#### WHAT TO PRODUCE:
Each entry below needs to be transcribed verbatim; the images should not appear.

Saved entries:
= = =

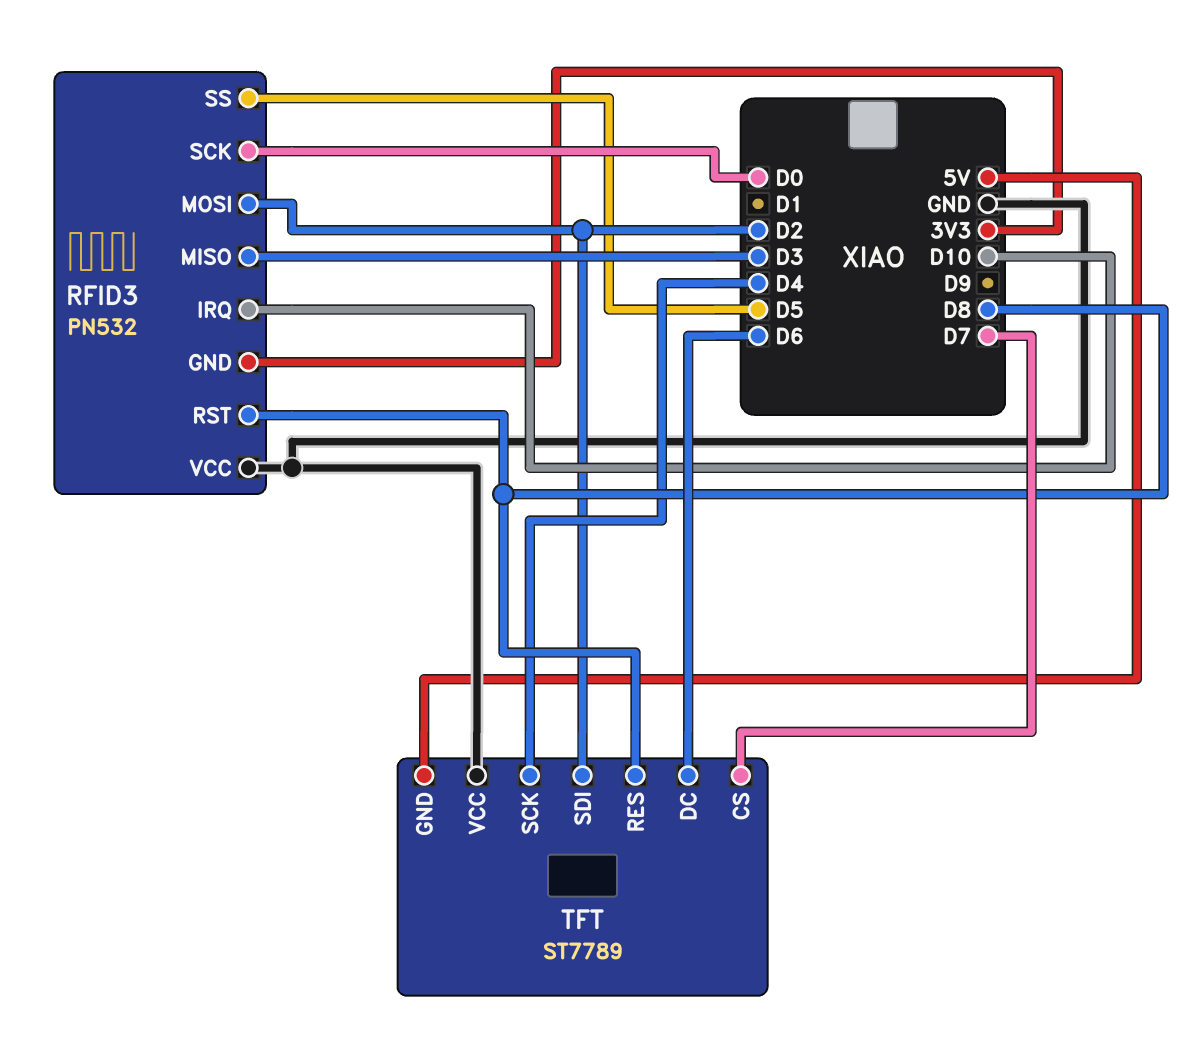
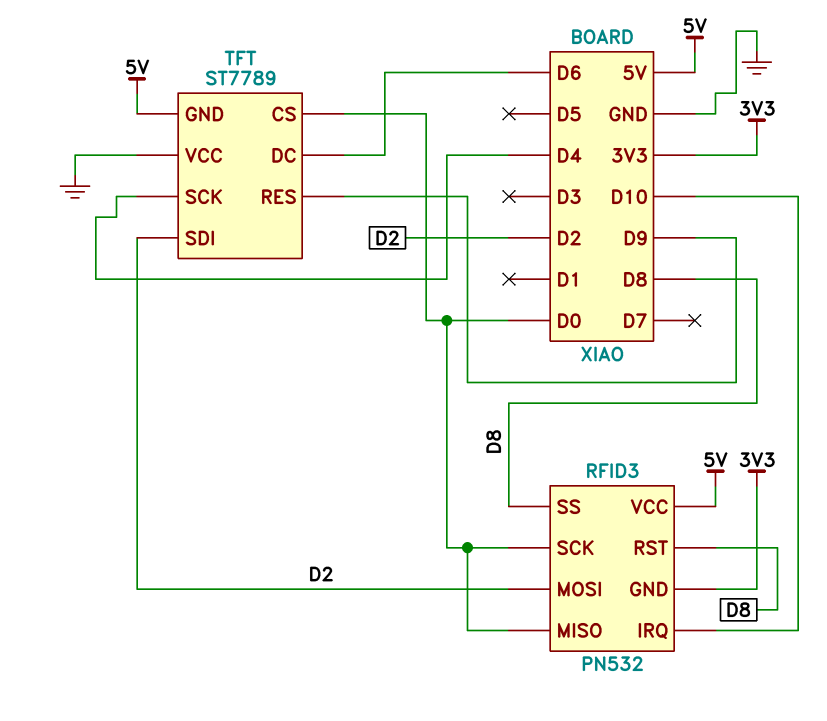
RFID3 pin MISO: D3 -> D0
RFID3 pin SS: D5 -> D8
RFID3 pin VCC: GND -> 5V
TFT pin CS: D7 -> D0
TFT pin RES: D8 -> D9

= = =

#### OUTPUT FOR THIS EXERCISE:
RFID3 pin MISO: D3 -> D0
RFID3 pin SS: D5 -> D8
RFID3 pin VCC: GND -> 5V
TFT pin CS: D7 -> D0
TFT pin RES: D8 -> D9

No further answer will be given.